» **Given records**
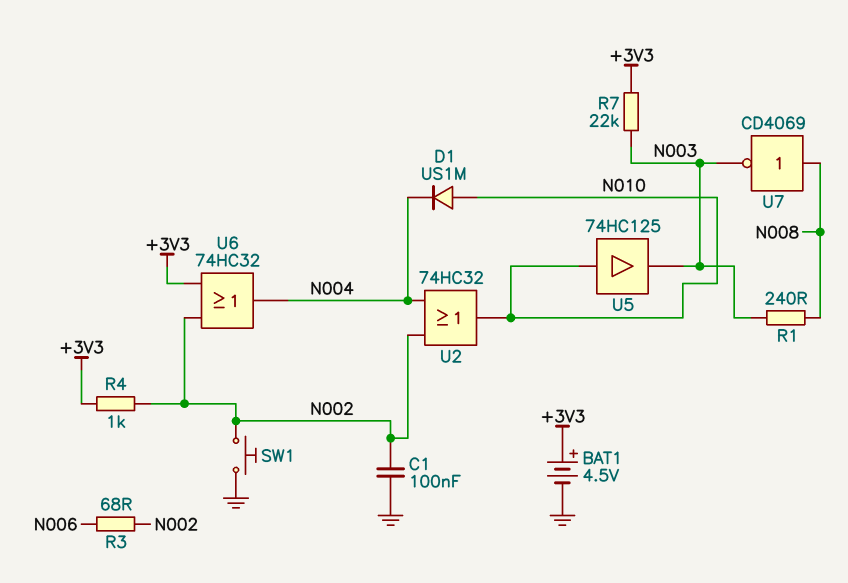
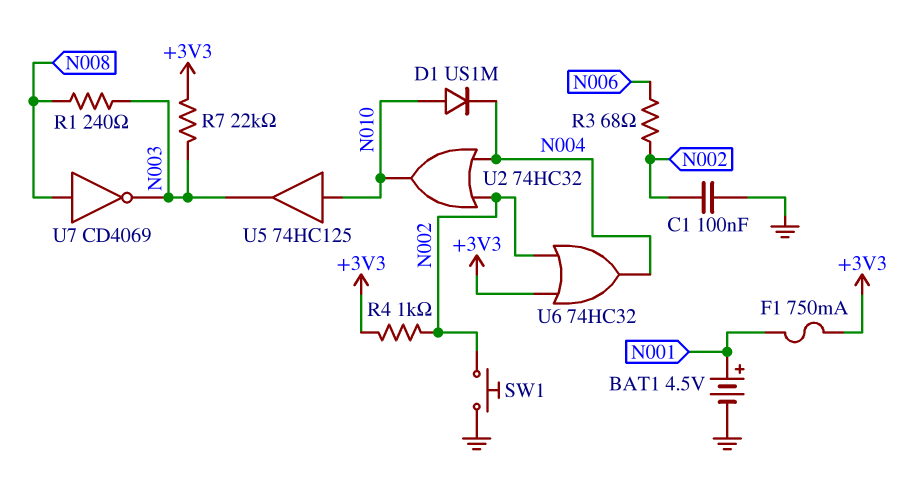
BAT1: 4.5V (plus +3V3, minus GND) -> 4.5V (plus N001, minus GND)
F1: none -> 750mA (+3V3, N001)

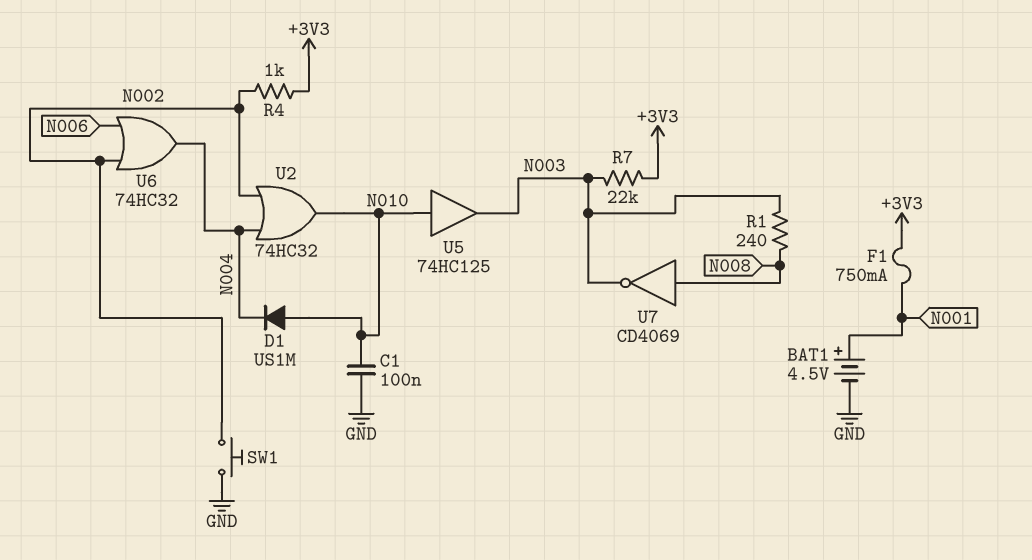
C1: 100nF (GND, N002) -> 100nF (GND, N010)
R3: 68 (N002, N006) -> none
U6: OR 74HC32 (in +3V3, in N002, out N004) -> OR 74HC32 (in N002, in N006, out N004)

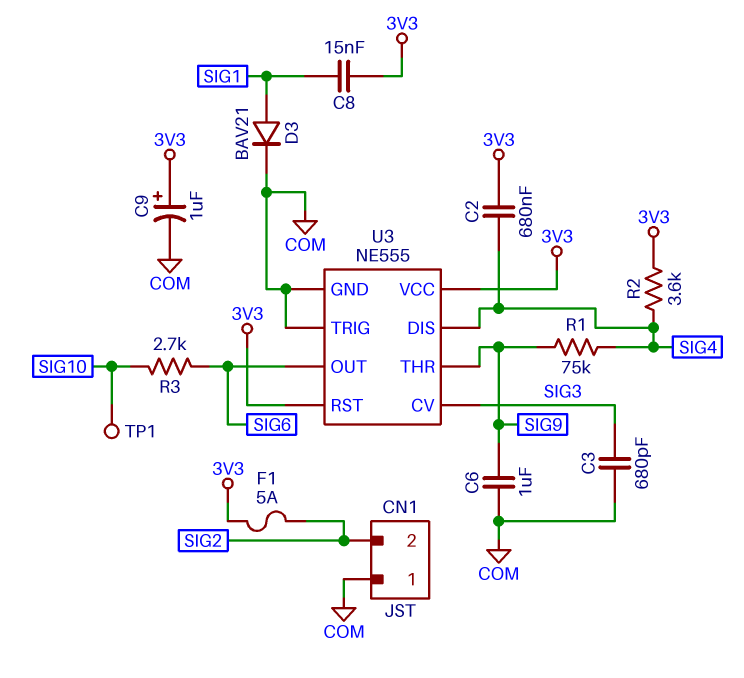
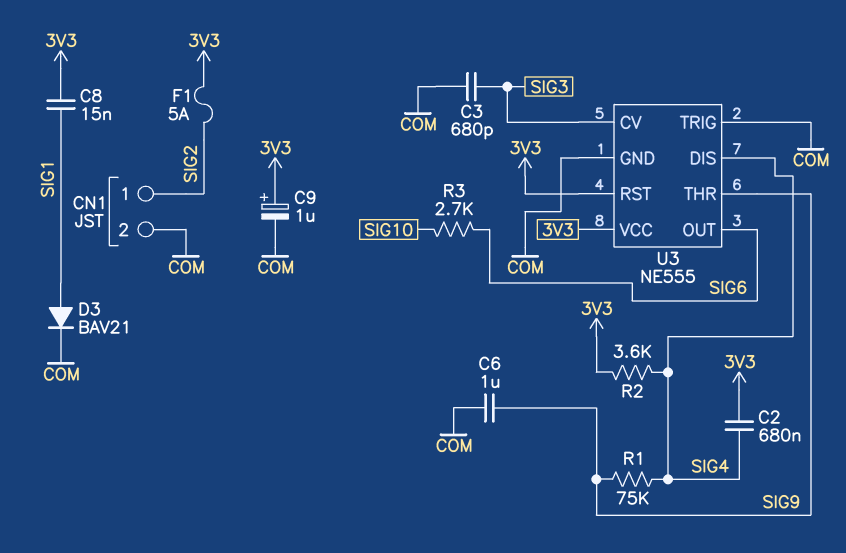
CN1 pin 1: COM -> SIG2
CN1 pin 2: SIG2 -> COM
TP1: test point (SIG10) -> none

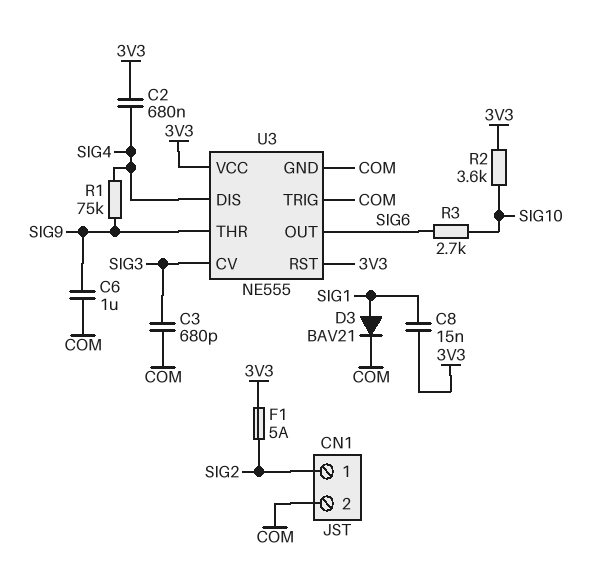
C9: 1uF (plus 3V3, minus COM) -> none
R2: 3.6k (3V3, SIG4) -> 3.6k (3V3, SIG10)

» **Assignment**
The reply must consist of the complete listing, reproduced exactly, with no images.

» **Solution for this task**
BAT1: 4.5V (plus +3V3, minus GND) -> 4.5V (plus N001, minus GND)
F1: none -> 750mA (+3V3, N001)

C1: 100nF (GND, N002) -> 100nF (GND, N010)
R3: 68 (N002, N006) -> none
U6: OR 74HC32 (in +3V3, in N002, out N004) -> OR 74HC32 (in N002, in N006, out N004)

CN1 pin 1: COM -> SIG2
CN1 pin 2: SIG2 -> COM
TP1: test point (SIG10) -> none

C9: 1uF (plus 3V3, minus COM) -> none
R2: 3.6k (3V3, SIG4) -> 3.6k (3V3, SIG10)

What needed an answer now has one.